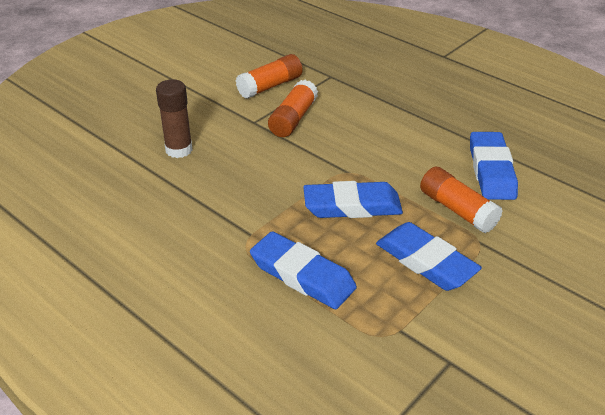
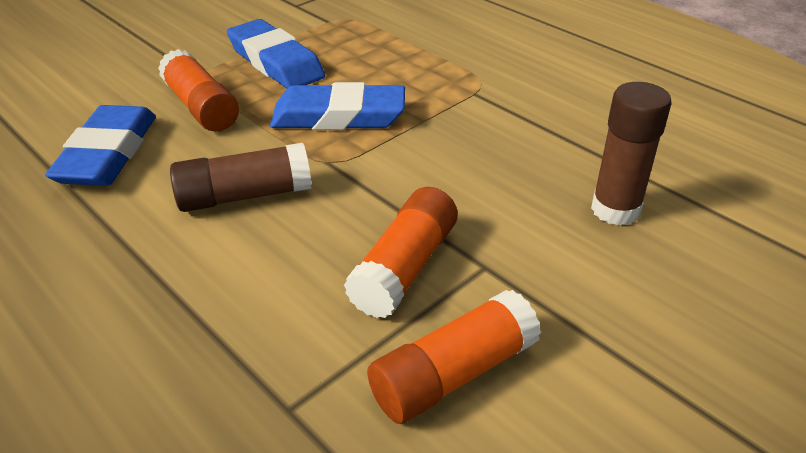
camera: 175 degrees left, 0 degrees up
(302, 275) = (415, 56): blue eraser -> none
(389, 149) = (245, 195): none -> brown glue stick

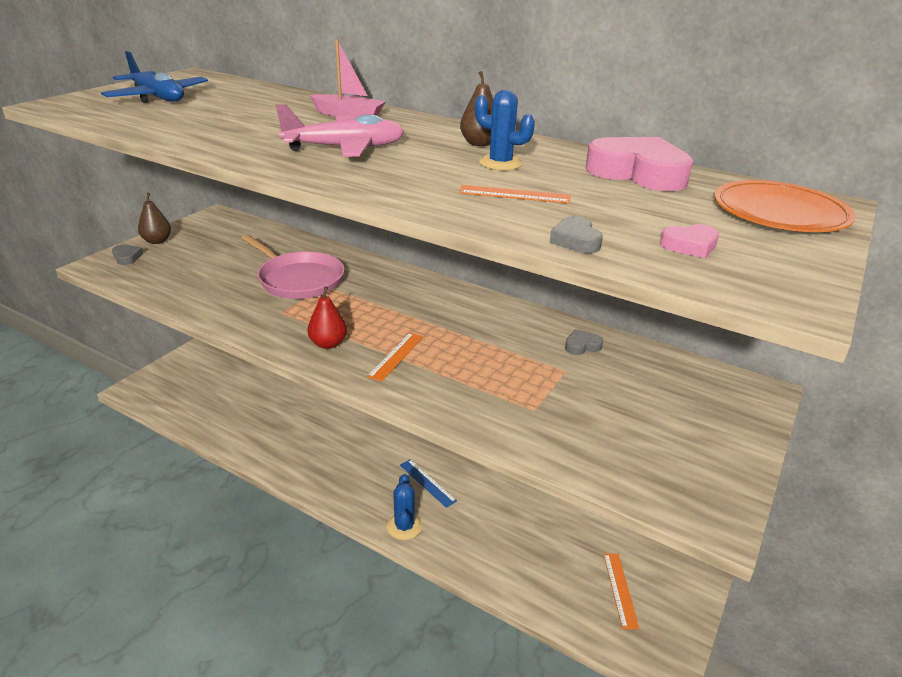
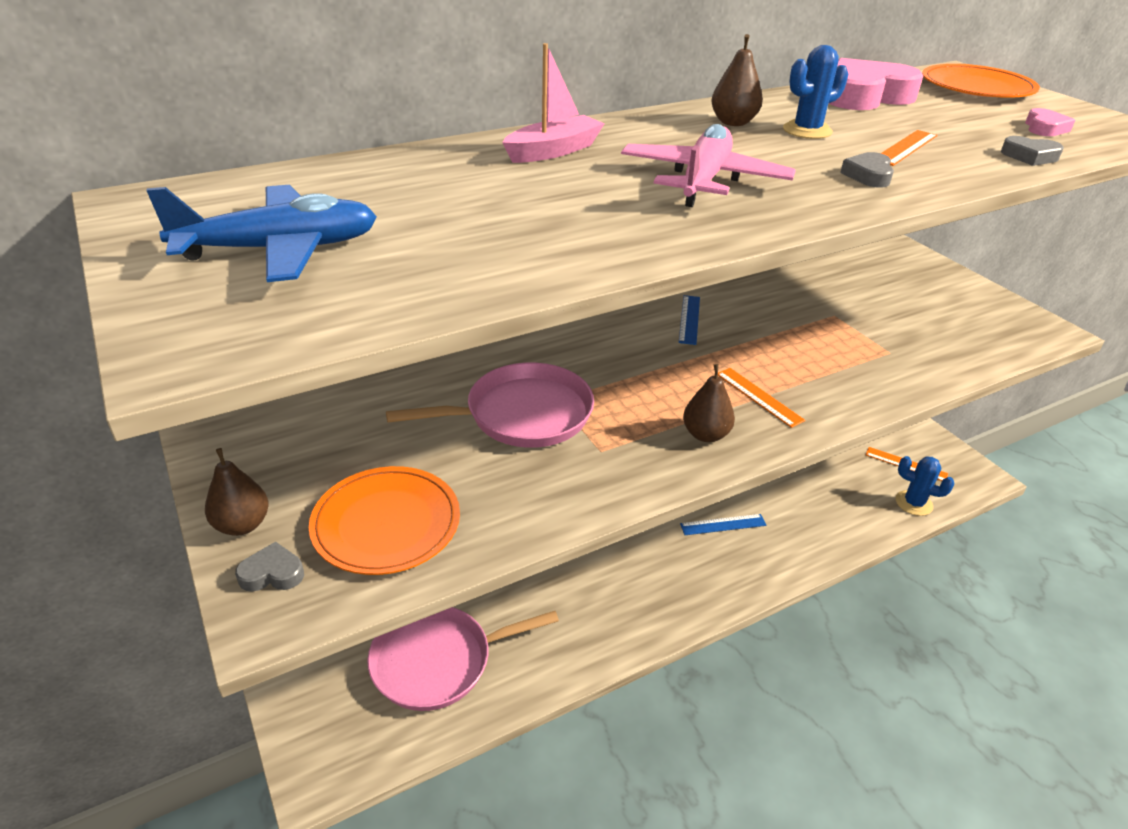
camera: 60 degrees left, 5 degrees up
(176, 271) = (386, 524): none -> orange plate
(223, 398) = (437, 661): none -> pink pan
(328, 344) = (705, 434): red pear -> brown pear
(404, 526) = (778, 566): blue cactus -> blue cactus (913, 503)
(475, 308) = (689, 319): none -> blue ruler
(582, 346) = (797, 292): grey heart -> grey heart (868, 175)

==

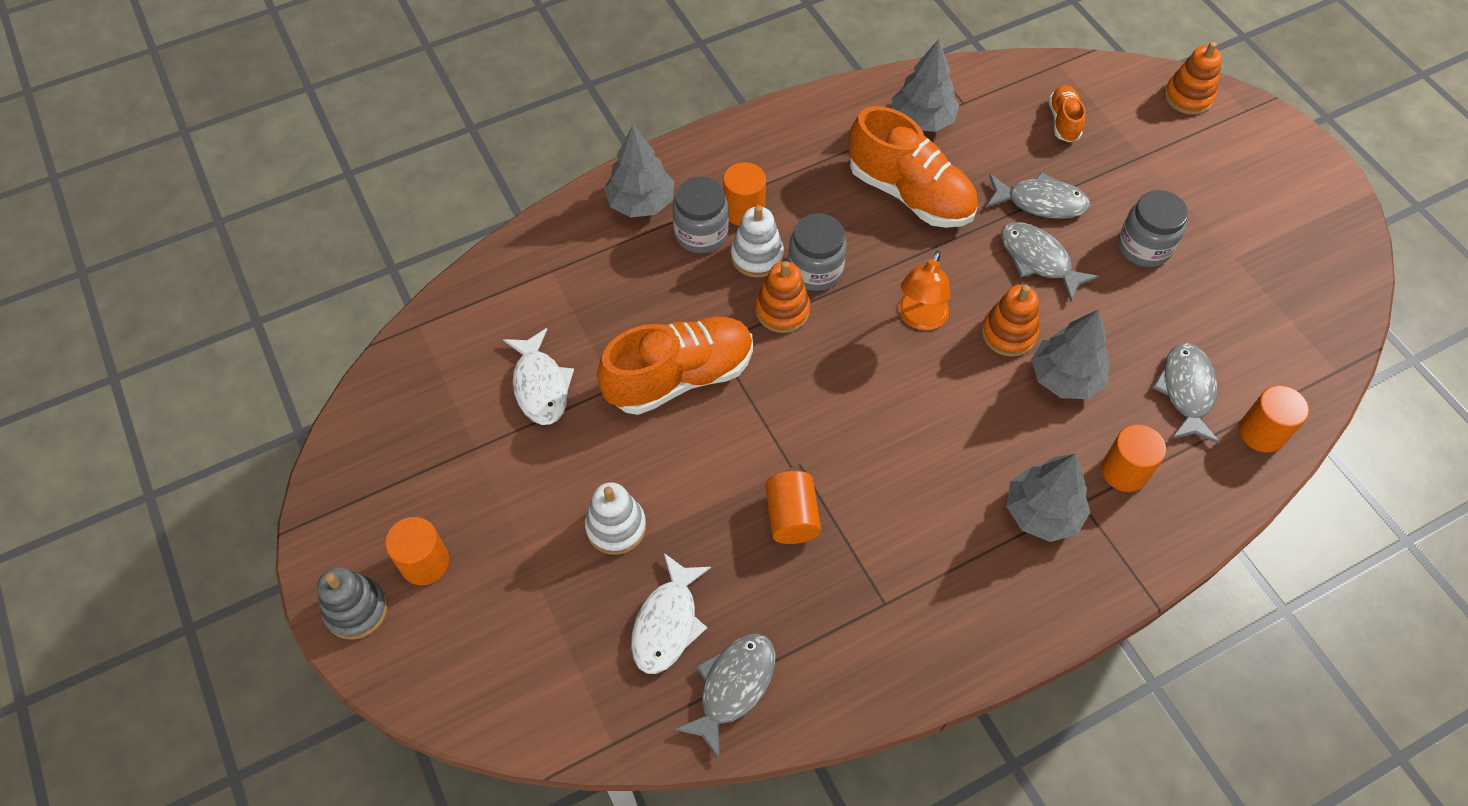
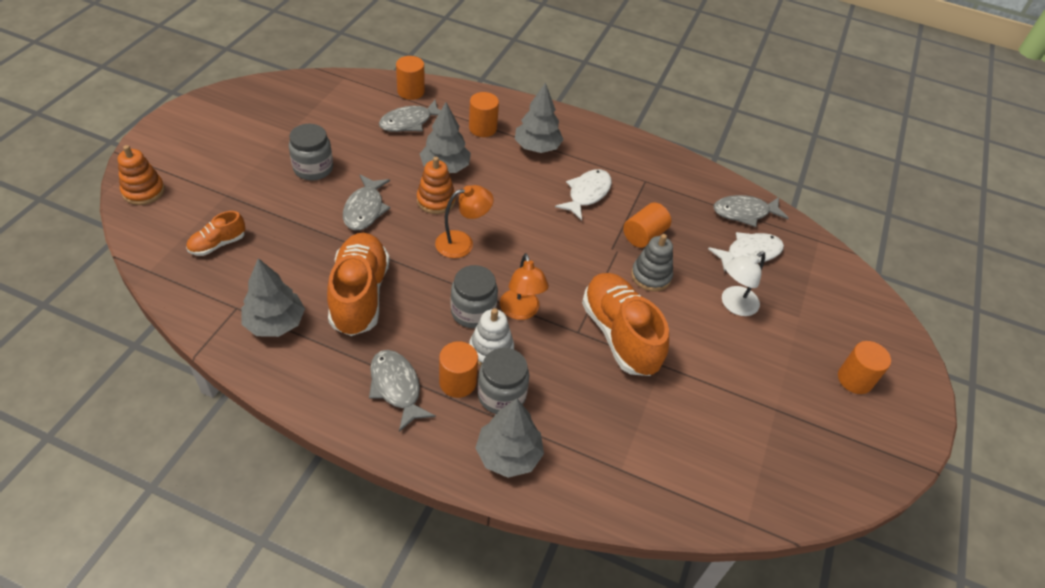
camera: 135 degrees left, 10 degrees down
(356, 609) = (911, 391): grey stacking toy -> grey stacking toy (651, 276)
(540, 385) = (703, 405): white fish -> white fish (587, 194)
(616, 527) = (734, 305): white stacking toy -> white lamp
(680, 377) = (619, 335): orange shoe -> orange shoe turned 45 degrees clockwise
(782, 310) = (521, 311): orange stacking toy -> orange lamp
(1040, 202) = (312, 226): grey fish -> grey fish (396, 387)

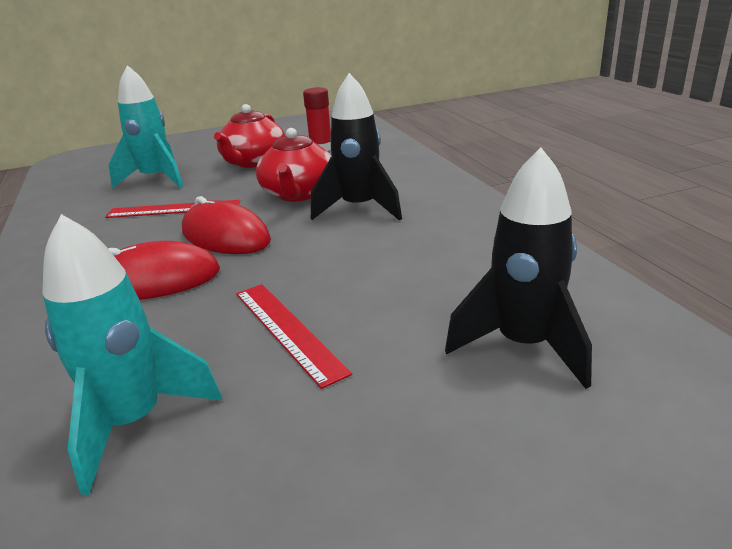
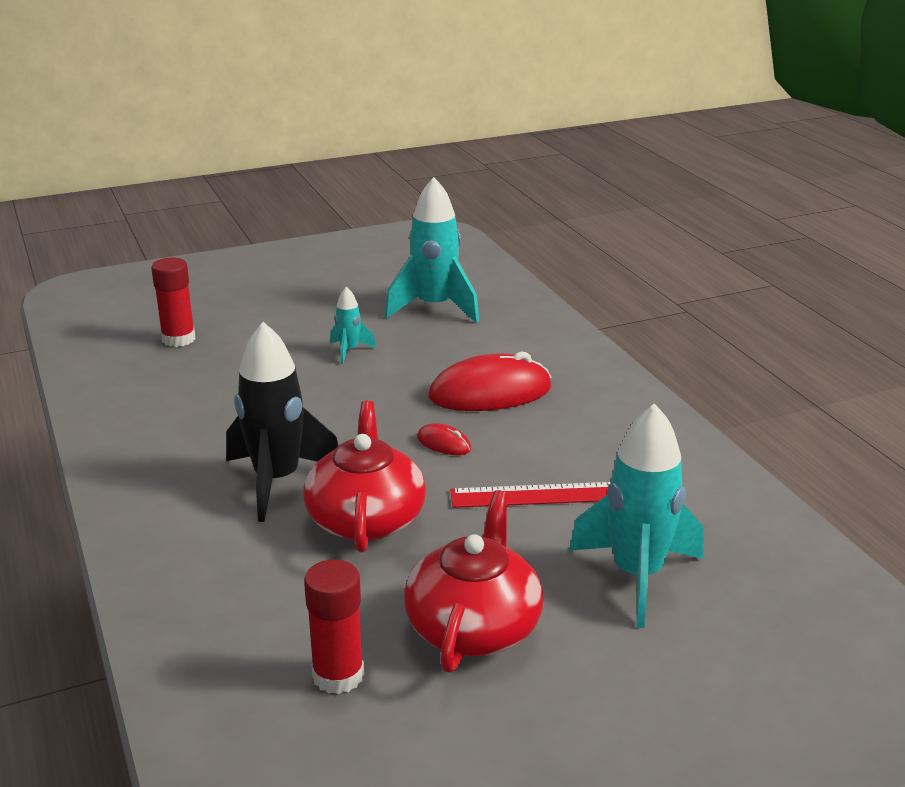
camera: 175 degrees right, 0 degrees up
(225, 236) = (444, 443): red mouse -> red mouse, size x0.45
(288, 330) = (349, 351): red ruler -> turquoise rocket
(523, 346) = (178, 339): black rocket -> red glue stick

▶ [Problem statement] Please give back, exactly as it stands above, the stretch from the line with "camera: 60 degrees left, 5 degrees up" through the line with "(582, 346) = (797, 292): grey", and no line outside it.

▶ [The completed task]
camera: 60 degrees left, 5 degrees up
(176, 271) = (386, 524): none -> orange plate
(223, 398) = (437, 661): none -> pink pan
(328, 344) = (705, 434): red pear -> brown pear
(404, 526) = (778, 566): blue cactus -> blue cactus (913, 503)
(475, 308) = (689, 319): none -> blue ruler
(582, 346) = (797, 292): grey heart -> grey heart (868, 175)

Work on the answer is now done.